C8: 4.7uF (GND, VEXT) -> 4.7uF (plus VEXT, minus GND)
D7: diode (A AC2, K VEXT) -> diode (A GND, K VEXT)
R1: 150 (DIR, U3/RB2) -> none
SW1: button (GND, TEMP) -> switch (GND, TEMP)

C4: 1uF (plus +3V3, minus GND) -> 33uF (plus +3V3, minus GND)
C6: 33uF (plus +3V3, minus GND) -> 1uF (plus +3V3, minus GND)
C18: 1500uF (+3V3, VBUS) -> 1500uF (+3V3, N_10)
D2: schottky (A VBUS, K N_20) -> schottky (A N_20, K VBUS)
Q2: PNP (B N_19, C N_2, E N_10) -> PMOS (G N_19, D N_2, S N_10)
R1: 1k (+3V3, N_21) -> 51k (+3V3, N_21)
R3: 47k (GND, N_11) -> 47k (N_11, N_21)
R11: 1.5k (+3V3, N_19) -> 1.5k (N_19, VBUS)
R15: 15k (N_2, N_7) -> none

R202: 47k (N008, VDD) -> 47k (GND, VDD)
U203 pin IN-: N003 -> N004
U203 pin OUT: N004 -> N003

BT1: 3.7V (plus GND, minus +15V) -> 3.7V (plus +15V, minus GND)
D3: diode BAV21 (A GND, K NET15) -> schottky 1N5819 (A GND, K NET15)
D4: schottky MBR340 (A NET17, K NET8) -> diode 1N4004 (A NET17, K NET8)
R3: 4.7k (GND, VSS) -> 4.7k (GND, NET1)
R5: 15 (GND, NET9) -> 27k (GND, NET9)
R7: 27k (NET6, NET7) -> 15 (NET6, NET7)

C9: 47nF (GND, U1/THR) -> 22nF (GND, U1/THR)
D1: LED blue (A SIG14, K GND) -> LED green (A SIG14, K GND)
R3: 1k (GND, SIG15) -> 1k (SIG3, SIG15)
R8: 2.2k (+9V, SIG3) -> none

• **PROBLEM**
Go through the data above from its first line and copy each line exactly, stopping once the line with "D3: diode BAV21" has been copied.

• **ANSWER BOX**
C8: 4.7uF (GND, VEXT) -> 4.7uF (plus VEXT, minus GND)
D7: diode (A AC2, K VEXT) -> diode (A GND, K VEXT)
R1: 150 (DIR, U3/RB2) -> none
SW1: button (GND, TEMP) -> switch (GND, TEMP)

C4: 1uF (plus +3V3, minus GND) -> 33uF (plus +3V3, minus GND)
C6: 33uF (plus +3V3, minus GND) -> 1uF (plus +3V3, minus GND)
C18: 1500uF (+3V3, VBUS) -> 1500uF (+3V3, N_10)
D2: schottky (A VBUS, K N_20) -> schottky (A N_20, K VBUS)
Q2: PNP (B N_19, C N_2, E N_10) -> PMOS (G N_19, D N_2, S N_10)
R1: 1k (+3V3, N_21) -> 51k (+3V3, N_21)
R3: 47k (GND, N_11) -> 47k (N_11, N_21)
R11: 1.5k (+3V3, N_19) -> 1.5k (N_19, VBUS)
R15: 15k (N_2, N_7) -> none

R202: 47k (N008, VDD) -> 47k (GND, VDD)
U203 pin IN-: N003 -> N004
U203 pin OUT: N004 -> N003

BT1: 3.7V (plus GND, minus +15V) -> 3.7V (plus +15V, minus GND)
D3: diode BAV21 (A GND, K NET15) -> schottky 1N5819 (A GND, K NET15)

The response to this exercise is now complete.